DATA TO PROCESS:
★ ★ ★

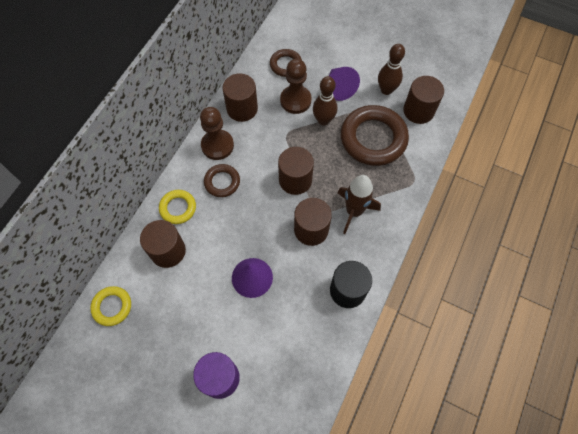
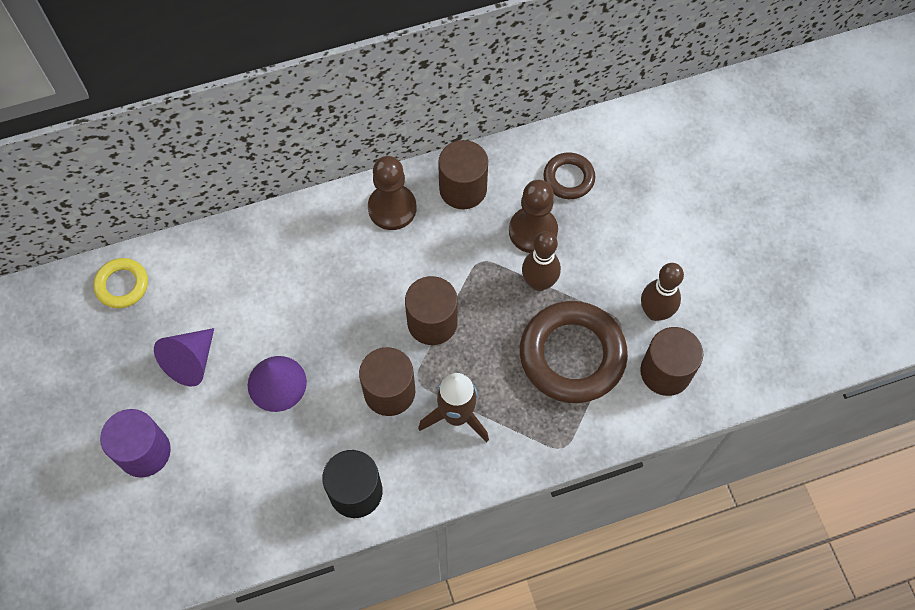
camera: 45 degrees right, 0 degrees up
brown cylinder [140,220,186,268] -> none
yellow ring [159,190,196,224] -> none
brown ring [204,164,240,197] -> none
purple cone [329,67,360,101] -> purple cone moved to [154,328,214,387]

★ ★ ★

TRY IT: Copy out all lines from the records where the word "brown" appears.

REPLY:
brown cylinder [140,220,186,268] -> none
brown ring [204,164,240,197] -> none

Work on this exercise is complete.